[Stored entries]
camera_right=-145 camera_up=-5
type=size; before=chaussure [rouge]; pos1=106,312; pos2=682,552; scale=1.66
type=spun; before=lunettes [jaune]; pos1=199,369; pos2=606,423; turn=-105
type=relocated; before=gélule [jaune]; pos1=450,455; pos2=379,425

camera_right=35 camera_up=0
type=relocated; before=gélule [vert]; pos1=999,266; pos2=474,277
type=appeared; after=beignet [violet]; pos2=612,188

...

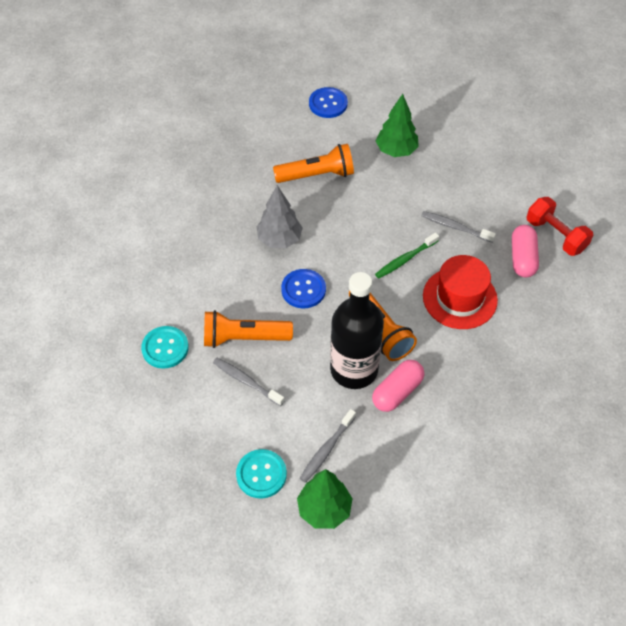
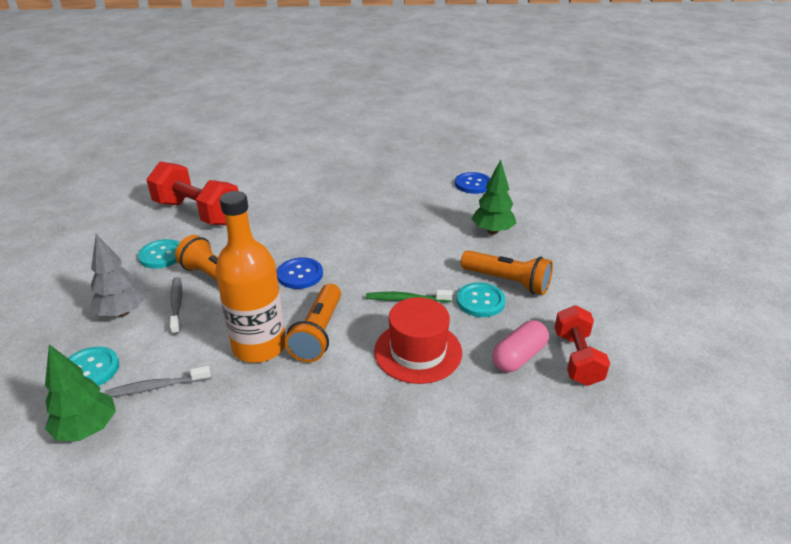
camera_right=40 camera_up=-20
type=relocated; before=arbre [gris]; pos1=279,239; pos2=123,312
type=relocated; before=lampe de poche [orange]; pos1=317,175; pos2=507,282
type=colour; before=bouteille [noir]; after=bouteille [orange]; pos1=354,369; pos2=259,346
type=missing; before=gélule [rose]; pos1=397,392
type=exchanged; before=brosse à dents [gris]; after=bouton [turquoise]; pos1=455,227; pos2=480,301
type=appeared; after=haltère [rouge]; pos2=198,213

ACTION ITEM:
From the data above, output only the lines between the line containing "type=size; before=chaussure [rouge];" and the line containing "type=spun; before=lunettes [jaune];", inclusive, exactly as written.

RESULT OF THE EXERCISE:
type=size; before=chaussure [rouge]; pos1=106,312; pos2=682,552; scale=1.66
type=spun; before=lunettes [jaune]; pos1=199,369; pos2=606,423; turn=-105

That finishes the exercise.